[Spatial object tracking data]
++++
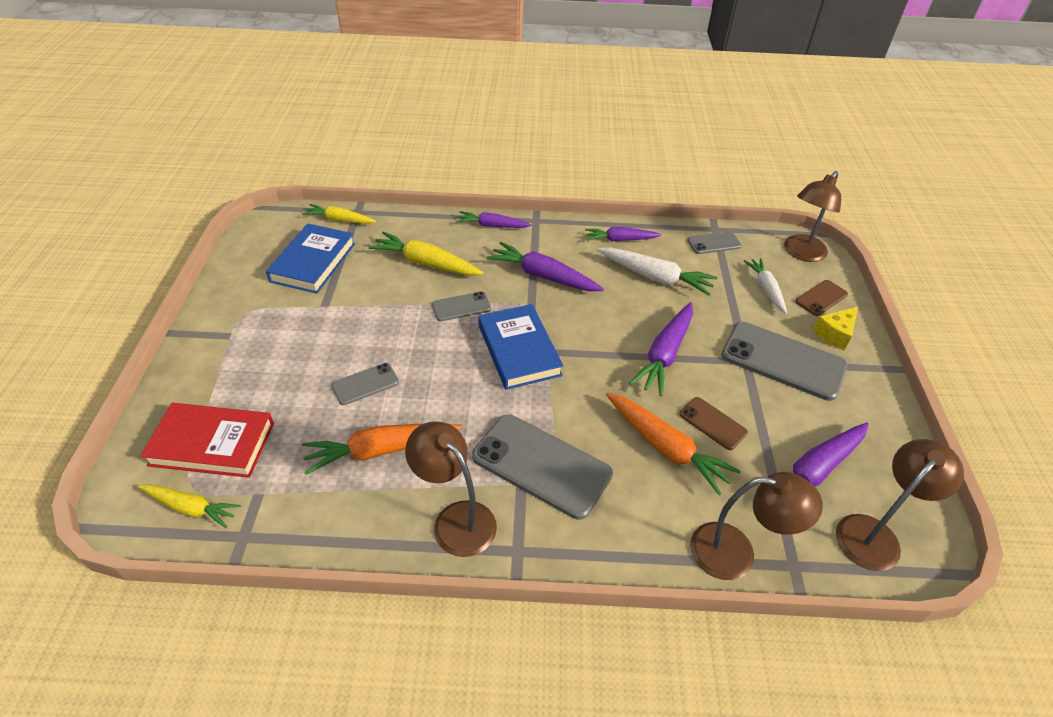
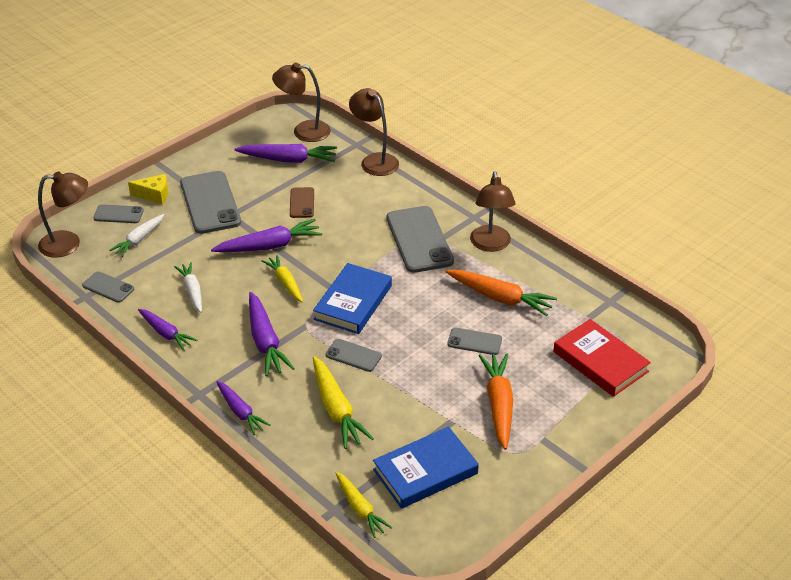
camera: 135 degrees left, 5 degrees down
yellow carrot [138,484,241,528] -> yellow carrot moved to [262,255,303,302]
white carrot [597,248,718,296] -> white carrot [174,262,202,313], size x0.66
orange carrot [606,392,741,495] -> orange carrot moved to [478,353,513,450]
brown phone [795,280,848,316] -> grey phone [94,204,144,223]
++++
[THE TASK] Exactly reproduce the lines of the data above that run from the line containing "white carrot [597,248,718,296]" through the final one.

[TASK ANSWER]
white carrot [597,248,718,296] -> white carrot [174,262,202,313], size x0.66
orange carrot [606,392,741,495] -> orange carrot moved to [478,353,513,450]
brown phone [795,280,848,316] -> grey phone [94,204,144,223]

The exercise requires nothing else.